begin DATA LINES

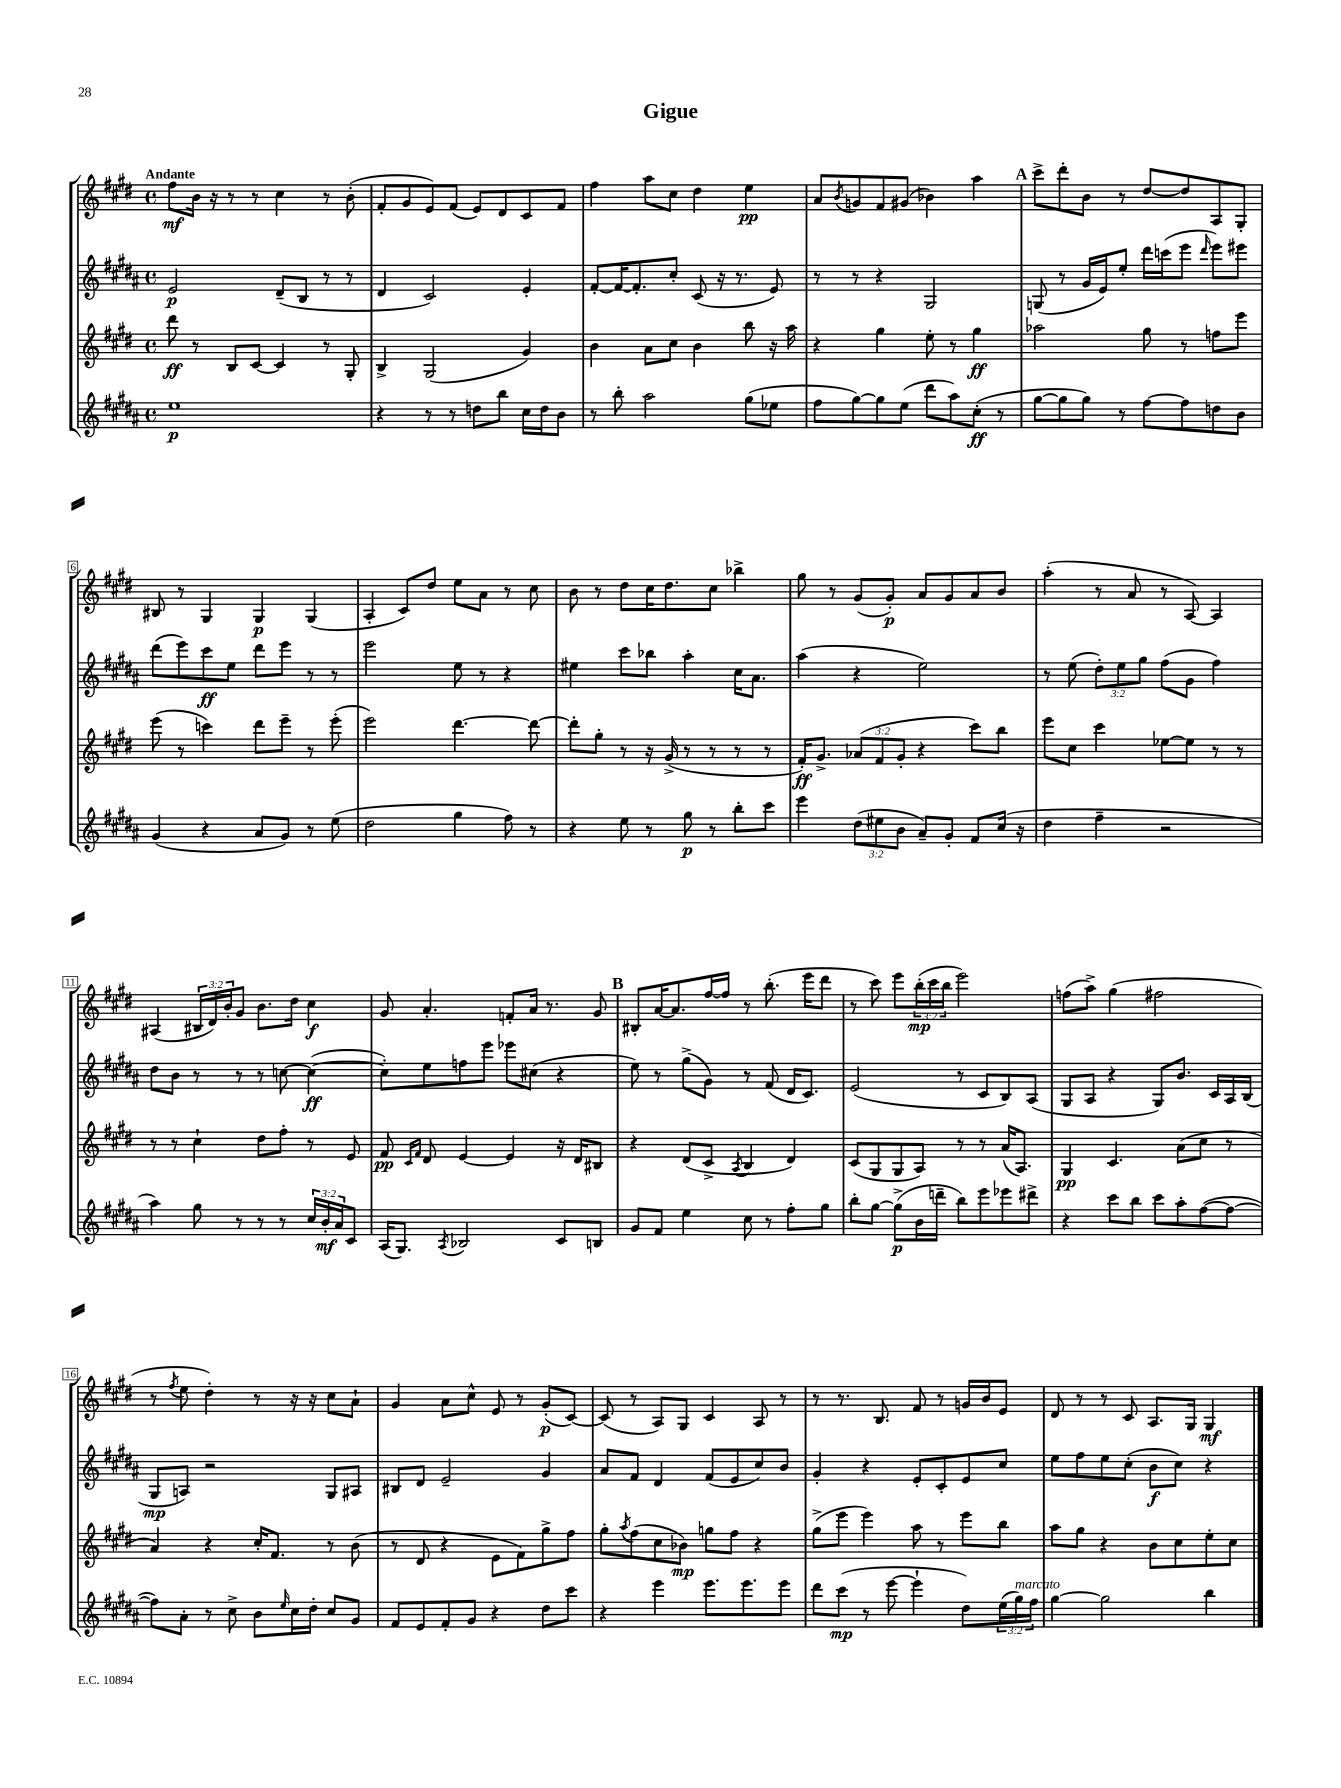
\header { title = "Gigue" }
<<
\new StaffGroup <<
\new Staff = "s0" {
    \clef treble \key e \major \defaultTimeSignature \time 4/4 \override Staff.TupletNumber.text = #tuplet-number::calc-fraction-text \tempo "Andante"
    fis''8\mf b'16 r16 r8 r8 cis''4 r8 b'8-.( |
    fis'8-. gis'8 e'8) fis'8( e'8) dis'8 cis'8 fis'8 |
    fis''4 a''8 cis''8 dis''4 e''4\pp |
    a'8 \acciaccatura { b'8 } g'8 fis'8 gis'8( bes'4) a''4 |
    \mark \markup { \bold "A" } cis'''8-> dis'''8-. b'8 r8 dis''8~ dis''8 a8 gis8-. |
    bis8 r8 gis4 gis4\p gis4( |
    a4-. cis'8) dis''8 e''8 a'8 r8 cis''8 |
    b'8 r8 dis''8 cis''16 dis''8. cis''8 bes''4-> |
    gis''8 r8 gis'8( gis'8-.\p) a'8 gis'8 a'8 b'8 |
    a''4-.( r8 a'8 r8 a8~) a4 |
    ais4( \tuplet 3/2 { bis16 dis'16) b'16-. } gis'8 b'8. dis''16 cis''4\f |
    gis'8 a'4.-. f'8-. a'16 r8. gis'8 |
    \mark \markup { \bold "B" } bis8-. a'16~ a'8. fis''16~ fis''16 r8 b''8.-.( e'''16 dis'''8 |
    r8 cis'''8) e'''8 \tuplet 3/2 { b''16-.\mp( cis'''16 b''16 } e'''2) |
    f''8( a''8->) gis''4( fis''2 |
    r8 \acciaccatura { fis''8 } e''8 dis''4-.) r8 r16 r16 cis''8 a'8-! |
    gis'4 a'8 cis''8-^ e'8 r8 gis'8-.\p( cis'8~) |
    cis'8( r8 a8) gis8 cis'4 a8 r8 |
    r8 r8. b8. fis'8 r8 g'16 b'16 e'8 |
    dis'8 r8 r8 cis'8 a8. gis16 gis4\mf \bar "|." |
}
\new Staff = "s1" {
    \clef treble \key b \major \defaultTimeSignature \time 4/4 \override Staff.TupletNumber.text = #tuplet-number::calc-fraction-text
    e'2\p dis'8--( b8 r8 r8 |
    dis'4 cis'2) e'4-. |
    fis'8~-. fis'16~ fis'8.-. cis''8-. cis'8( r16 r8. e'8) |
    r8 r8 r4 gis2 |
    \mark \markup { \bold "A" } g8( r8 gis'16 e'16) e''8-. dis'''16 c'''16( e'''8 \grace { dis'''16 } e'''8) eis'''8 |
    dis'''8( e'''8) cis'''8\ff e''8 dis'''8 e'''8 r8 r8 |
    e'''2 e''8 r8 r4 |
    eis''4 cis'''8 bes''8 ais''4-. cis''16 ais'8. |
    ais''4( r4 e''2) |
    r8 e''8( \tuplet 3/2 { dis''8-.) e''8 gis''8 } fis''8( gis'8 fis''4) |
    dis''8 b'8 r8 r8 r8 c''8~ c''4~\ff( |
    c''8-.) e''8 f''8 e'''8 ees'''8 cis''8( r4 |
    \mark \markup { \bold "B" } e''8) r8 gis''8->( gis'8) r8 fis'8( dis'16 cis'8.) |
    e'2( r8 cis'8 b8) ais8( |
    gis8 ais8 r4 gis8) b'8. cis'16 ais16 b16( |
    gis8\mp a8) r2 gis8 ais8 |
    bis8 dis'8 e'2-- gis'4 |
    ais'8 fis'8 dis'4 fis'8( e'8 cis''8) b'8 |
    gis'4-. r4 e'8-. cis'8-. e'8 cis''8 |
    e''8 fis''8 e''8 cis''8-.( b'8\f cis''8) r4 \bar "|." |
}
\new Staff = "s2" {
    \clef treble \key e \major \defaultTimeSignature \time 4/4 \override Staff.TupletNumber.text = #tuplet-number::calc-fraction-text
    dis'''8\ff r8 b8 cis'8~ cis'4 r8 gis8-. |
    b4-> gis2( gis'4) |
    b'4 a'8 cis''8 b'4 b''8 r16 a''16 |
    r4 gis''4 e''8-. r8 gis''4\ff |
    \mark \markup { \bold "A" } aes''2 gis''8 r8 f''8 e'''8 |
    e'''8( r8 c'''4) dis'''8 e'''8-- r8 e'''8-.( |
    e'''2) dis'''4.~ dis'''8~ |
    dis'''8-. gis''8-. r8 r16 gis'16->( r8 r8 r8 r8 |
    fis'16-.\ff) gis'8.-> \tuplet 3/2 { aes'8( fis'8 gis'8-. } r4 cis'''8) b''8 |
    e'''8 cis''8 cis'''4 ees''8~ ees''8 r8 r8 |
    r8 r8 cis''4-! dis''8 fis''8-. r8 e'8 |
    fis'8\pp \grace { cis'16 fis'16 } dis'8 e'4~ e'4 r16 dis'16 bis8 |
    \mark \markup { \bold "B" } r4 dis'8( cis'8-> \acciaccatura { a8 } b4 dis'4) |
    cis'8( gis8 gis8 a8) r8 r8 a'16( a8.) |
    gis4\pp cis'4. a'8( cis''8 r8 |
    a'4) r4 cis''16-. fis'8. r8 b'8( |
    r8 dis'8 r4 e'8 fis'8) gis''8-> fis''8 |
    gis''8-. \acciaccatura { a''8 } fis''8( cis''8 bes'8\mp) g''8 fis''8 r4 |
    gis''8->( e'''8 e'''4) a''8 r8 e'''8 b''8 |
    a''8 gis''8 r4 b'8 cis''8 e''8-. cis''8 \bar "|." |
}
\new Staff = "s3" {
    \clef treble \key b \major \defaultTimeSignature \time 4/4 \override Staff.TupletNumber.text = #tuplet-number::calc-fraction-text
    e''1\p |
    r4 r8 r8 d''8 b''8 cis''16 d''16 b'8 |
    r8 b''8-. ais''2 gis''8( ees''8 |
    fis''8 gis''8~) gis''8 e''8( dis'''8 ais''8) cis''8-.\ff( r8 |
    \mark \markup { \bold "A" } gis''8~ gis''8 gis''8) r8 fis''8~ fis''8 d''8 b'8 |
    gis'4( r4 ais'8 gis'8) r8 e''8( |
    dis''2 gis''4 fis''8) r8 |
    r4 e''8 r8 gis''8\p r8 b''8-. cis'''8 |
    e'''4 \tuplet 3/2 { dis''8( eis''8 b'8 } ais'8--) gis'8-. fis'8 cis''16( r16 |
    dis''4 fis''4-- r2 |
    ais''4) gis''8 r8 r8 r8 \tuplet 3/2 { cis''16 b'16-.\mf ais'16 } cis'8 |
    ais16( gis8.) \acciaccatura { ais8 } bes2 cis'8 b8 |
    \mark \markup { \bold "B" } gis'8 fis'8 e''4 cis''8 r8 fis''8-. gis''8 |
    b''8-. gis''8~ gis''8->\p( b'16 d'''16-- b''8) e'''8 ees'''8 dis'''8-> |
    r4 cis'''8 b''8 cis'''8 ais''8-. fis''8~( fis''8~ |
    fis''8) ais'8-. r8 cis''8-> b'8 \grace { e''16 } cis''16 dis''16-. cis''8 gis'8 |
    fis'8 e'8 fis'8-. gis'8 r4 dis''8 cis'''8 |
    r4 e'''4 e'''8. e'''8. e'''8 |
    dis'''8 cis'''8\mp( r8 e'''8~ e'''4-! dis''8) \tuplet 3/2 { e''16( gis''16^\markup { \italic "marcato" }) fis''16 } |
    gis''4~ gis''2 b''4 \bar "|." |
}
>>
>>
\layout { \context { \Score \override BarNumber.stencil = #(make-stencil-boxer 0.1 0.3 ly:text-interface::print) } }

end DATA LINES

GIVEN INSTRUCTION:
Output every line of the listing above verbatim, but leave out the pictures.

FINAL RESULT:
\header { title = "Gigue" }
<<
\new StaffGroup <<
\new Staff = "s0" {
    \clef treble \key e \major \defaultTimeSignature \time 4/4 \override Staff.TupletNumber.text = #tuplet-number::calc-fraction-text \tempo "Andante"
    fis''8\mf b'16 r16 r8 r8 cis''4 r8 b'8-.( |
    fis'8-. gis'8 e'8) fis'8( e'8) dis'8 cis'8 fis'8 |
    fis''4 a''8 cis''8 dis''4 e''4\pp |
    a'8 \acciaccatura { b'8 } g'8 fis'8 gis'8( bes'4) a''4 |
    \mark \markup { \bold "A" } cis'''8-> dis'''8-. b'8 r8 dis''8~ dis''8 a8 gis8-. |
    bis8 r8 gis4 gis4\p gis4( |
    a4-. cis'8) dis''8 e''8 a'8 r8 cis''8 |
    b'8 r8 dis''8 cis''16 dis''8. cis''8 bes''4-> |
    gis''8 r8 gis'8( gis'8-.\p) a'8 gis'8 a'8 b'8 |
    a''4-.( r8 a'8 r8 a8~) a4 |
    ais4( \tuplet 3/2 { bis16 dis'16) b'16-. } gis'8 b'8. dis''16 cis''4\f |
    gis'8 a'4.-. f'8-. a'16 r8. gis'8 |
    \mark \markup { \bold "B" } bis8-. a'16~ a'8. fis''16~ fis''16 r8 b''8.-.( e'''16 dis'''8 |
    r8 cis'''8) e'''8 \tuplet 3/2 { b''16-.\mp( cis'''16 b''16 } e'''2) |
    f''8( a''8->) gis''4( fis''2 |
    r8 \acciaccatura { fis''8 } e''8 dis''4-.) r8 r16 r16 cis''8 a'8-! |
    gis'4 a'8 cis''8-^ e'8 r8 gis'8-.\p( cis'8~) |
    cis'8( r8 a8) gis8 cis'4 a8 r8 |
    r8 r8. b8. fis'8 r8 g'16 b'16 e'8 |
    dis'8 r8 r8 cis'8 a8. gis16 gis4\mf \bar "|." |
}
\new Staff = "s1" {
    \clef treble \key b \major \defaultTimeSignature \time 4/4 \override Staff.TupletNumber.text = #tuplet-number::calc-fraction-text
    e'2\p dis'8--( b8 r8 r8 |
    dis'4 cis'2) e'4-. |
    fis'8~-. fis'16~ fis'8.-. cis''8-. cis'8( r16 r8. e'8) |
    r8 r8 r4 gis2 |
    \mark \markup { \bold "A" } g8( r8 gis'16 e'16) e''8-. dis'''16 c'''16( e'''8 \grace { dis'''16 } e'''8) eis'''8 |
    dis'''8( e'''8) cis'''8\ff e''8 dis'''8 e'''8 r8 r8 |
    e'''2 e''8 r8 r4 |
    eis''4 cis'''8 bes''8 ais''4-. cis''16 ais'8. |
    ais''4( r4 e''2) |
    r8 e''8( \tuplet 3/2 { dis''8-.) e''8 gis''8 } fis''8( gis'8 fis''4) |
    dis''8 b'8 r8 r8 r8 c''8~ c''4~\ff( |
    c''8-.) e''8 f''8 e'''8 ees'''8 cis''8( r4 |
    \mark \markup { \bold "B" } e''8) r8 gis''8->( gis'8) r8 fis'8( dis'16 cis'8.) |
    e'2( r8 cis'8 b8) ais8( |
    gis8 ais8 r4 gis8) b'8. cis'16 ais16 b16( |
    gis8\mp a8) r2 gis8 ais8 |
    bis8 dis'8 e'2-- gis'4 |
    ais'8 fis'8 dis'4 fis'8( e'8 cis''8) b'8 |
    gis'4-. r4 e'8-. cis'8-. e'8 cis''8 |
    e''8 fis''8 e''8 cis''8-.( b'8\f cis''8) r4 \bar "|." |
}
\new Staff = "s2" {
    \clef treble \key e \major \defaultTimeSignature \time 4/4 \override Staff.TupletNumber.text = #tuplet-number::calc-fraction-text
    dis'''8\ff r8 b8 cis'8~ cis'4 r8 gis8-. |
    b4-> gis2( gis'4) |
    b'4 a'8 cis''8 b'4 b''8 r16 a''16 |
    r4 gis''4 e''8-. r8 gis''4\ff |
    \mark \markup { \bold "A" } aes''2 gis''8 r8 f''8 e'''8 |
    e'''8( r8 c'''4) dis'''8 e'''8-- r8 e'''8-.( |
    e'''2) dis'''4.~ dis'''8~ |
    dis'''8-. gis''8-. r8 r16 gis'16->( r8 r8 r8 r8 |
    fis'16-.\ff) gis'8.-> \tuplet 3/2 { aes'8( fis'8 gis'8-. } r4 cis'''8) b''8 |
    e'''8 cis''8 cis'''4 ees''8~ ees''8 r8 r8 |
    r8 r8 cis''4-! dis''8 fis''8-. r8 e'8 |
    fis'8\pp \grace { cis'16 fis'16 } dis'8 e'4~ e'4 r16 dis'16 bis8 |
    \mark \markup { \bold "B" } r4 dis'8( cis'8-> \acciaccatura { a8 } b4 dis'4) |
    cis'8( gis8 gis8 a8) r8 r8 a'16( a8.) |
    gis4\pp cis'4. a'8( cis''8 r8 |
    a'4) r4 cis''16-. fis'8. r8 b'8( |
    r8 dis'8 r4 e'8 fis'8) gis''8-> fis''8 |
    gis''8-. \acciaccatura { a''8 } fis''8( cis''8 bes'8\mp) g''8 fis''8 r4 |
    gis''8->( e'''8 e'''4) a''8 r8 e'''8 b''8 |
    a''8 gis''8 r4 b'8 cis''8 e''8-. cis''8 \bar "|." |
}
\new Staff = "s3" {
    \clef treble \key b \major \defaultTimeSignature \time 4/4 \override Staff.TupletNumber.text = #tuplet-number::calc-fraction-text
    e''1\p |
    r4 r8 r8 d''8 b''8 cis''16 d''16 b'8 |
    r8 b''8-. ais''2 gis''8( ees''8 |
    fis''8 gis''8~) gis''8 e''8( dis'''8 ais''8) cis''8-.\ff( r8 |
    \mark \markup { \bold "A" } gis''8~ gis''8 gis''8) r8 fis''8~ fis''8 d''8 b'8 |
    gis'4( r4 ais'8 gis'8) r8 e''8( |
    dis''2 gis''4 fis''8) r8 |
    r4 e''8 r8 gis''8\p r8 b''8-. cis'''8 |
    e'''4 \tuplet 3/2 { dis''8( eis''8 b'8 } ais'8--) gis'8-. fis'8 cis''16( r16 |
    dis''4 fis''4-- r2 |
    ais''4) gis''8 r8 r8 r8 \tuplet 3/2 { cis''16 b'16-.\mf ais'16 } cis'8 |
    ais16( gis8.) \acciaccatura { ais8 } bes2 cis'8 b8 |
    \mark \markup { \bold "B" } gis'8 fis'8 e''4 cis''8 r8 fis''8-. gis''8 |
    b''8-. gis''8~ gis''8->\p( b'16 d'''16-- b''8) e'''8 ees'''8 dis'''8-> |
    r4 cis'''8 b''8 cis'''8 ais''8-. fis''8~( fis''8~ |
    fis''8) ais'8-. r8 cis''8-> b'8 \grace { e''16 } cis''16 dis''16-. cis''8 gis'8 |
    fis'8 e'8 fis'8-. gis'8 r4 dis''8 cis'''8 |
    r4 e'''4 e'''8. e'''8. e'''8 |
    dis'''8 cis'''8\mp( r8 e'''8~ e'''4-! dis''8) \tuplet 3/2 { e''16( gis''16^\markup { \italic "marcato" }) fis''16 } |
    gis''4~ gis''2 b''4 \bar "|." |
}
>>
>>
\layout { \context { \Score \override BarNumber.stencil = #(make-stencil-boxer 0.1 0.3 ly:text-interface::print) } }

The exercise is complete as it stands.